### THE TASK
Every single entry that follows is to be retyped exactly.

### SOURCE MATERIAL
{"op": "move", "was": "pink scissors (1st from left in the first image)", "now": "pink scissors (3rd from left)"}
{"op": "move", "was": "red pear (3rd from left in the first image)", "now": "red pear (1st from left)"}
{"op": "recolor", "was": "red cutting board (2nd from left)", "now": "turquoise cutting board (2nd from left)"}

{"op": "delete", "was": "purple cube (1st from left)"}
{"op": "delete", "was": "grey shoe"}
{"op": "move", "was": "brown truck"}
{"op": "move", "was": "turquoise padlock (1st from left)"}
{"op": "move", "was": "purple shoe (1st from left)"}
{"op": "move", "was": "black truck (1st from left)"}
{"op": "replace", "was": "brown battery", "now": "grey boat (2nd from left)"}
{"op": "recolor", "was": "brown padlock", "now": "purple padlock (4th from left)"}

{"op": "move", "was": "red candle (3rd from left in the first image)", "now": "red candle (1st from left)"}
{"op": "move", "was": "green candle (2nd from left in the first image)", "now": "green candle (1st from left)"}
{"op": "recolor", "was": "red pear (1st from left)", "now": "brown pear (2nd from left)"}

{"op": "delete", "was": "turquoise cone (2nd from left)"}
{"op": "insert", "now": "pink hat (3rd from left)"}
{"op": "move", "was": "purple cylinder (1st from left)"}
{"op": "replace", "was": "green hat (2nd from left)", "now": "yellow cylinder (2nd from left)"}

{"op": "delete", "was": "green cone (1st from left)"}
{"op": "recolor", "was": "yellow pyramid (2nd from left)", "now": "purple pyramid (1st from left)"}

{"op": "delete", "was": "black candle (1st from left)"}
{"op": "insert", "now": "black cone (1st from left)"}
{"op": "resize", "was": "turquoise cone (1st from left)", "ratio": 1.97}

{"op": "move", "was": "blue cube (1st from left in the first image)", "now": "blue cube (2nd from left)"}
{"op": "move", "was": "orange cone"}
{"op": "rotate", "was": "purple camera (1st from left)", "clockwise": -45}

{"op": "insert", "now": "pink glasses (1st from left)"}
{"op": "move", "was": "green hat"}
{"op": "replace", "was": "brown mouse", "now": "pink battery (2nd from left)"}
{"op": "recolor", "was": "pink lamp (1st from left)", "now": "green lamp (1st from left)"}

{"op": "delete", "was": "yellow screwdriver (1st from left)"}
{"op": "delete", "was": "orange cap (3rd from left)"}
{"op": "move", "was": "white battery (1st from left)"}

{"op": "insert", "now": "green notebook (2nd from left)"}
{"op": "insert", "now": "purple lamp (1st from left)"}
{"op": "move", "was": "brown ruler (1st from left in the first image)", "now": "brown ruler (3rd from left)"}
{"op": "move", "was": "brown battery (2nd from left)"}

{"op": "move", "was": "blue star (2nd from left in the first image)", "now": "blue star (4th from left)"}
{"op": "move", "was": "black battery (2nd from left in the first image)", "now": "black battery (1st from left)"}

### RESPONSE
{"op": "move", "was": "pink scissors (1st from left in the first image)", "now": "pink scissors (3rd from left)"}
{"op": "move", "was": "red pear (3rd from left in the first image)", "now": "red pear (1st from left)"}
{"op": "recolor", "was": "red cutting board (2nd from left)", "now": "turquoise cutting board (2nd from left)"}

{"op": "delete", "was": "purple cube (1st from left)"}
{"op": "delete", "was": "grey shoe"}
{"op": "move", "was": "brown truck"}
{"op": "move", "was": "turquoise padlock (1st from left)"}
{"op": "move", "was": "purple shoe (1st from left)"}
{"op": "move", "was": "black truck (1st from left)"}
{"op": "replace", "was": "brown battery", "now": "grey boat (2nd from left)"}
{"op": "recolor", "was": "brown padlock", "now": "purple padlock (4th from left)"}

{"op": "move", "was": "red candle (3rd from left in the first image)", "now": "red candle (1st from left)"}
{"op": "move", "was": "green candle (2nd from left in the first image)", "now": "green candle (1st from left)"}
{"op": "recolor", "was": "red pear (1st from left)", "now": "brown pear (2nd from left)"}

{"op": "delete", "was": "turquoise cone (2nd from left)"}
{"op": "insert", "now": "pink hat (3rd from left)"}
{"op": "move", "was": "purple cylinder (1st from left)"}
{"op": "replace", "was": "green hat (2nd from left)", "now": "yellow cylinder (2nd from left)"}

{"op": "delete", "was": "green cone (1st from left)"}
{"op": "recolor", "was": "yellow pyramid (2nd from left)", "now": "purple pyramid (1st from left)"}

{"op": "delete", "was": "black candle (1st from left)"}
{"op": "insert", "now": "black cone (1st from left)"}
{"op": "resize", "was": "turquoise cone (1st from left)", "ratio": 1.97}

{"op": "move", "was": "blue cube (1st from left in the first image)", "now": "blue cube (2nd from left)"}
{"op": "move", "was": "orange cone"}
{"op": "rotate", "was": "purple camera (1st from left)", "clockwise": -45}

{"op": "insert", "now": "pink glasses (1st from left)"}
{"op": "move", "was": "green hat"}
{"op": "replace", "was": "brown mouse", "now": "pink battery (2nd from left)"}
{"op": "recolor", "was": "pink lamp (1st from left)", "now": "green lamp (1st from left)"}

{"op": "delete", "was": "yellow screwdriver (1st from left)"}
{"op": "delete", "was": "orange cap (3rd from left)"}
{"op": "move", "was": "white battery (1st from left)"}

{"op": "insert", "now": "green notebook (2nd from left)"}
{"op": "insert", "now": "purple lamp (1st from left)"}
{"op": "move", "was": "brown ruler (1st from left in the first image)", "now": "brown ruler (3rd from left)"}
{"op": "move", "was": "brown battery (2nd from left)"}

{"op": "move", "was": "blue star (2nd from left in the first image)", "now": "blue star (4th from left)"}
{"op": "move", "was": "black battery (2nd from left in the first image)", "now": "black battery (1st from left)"}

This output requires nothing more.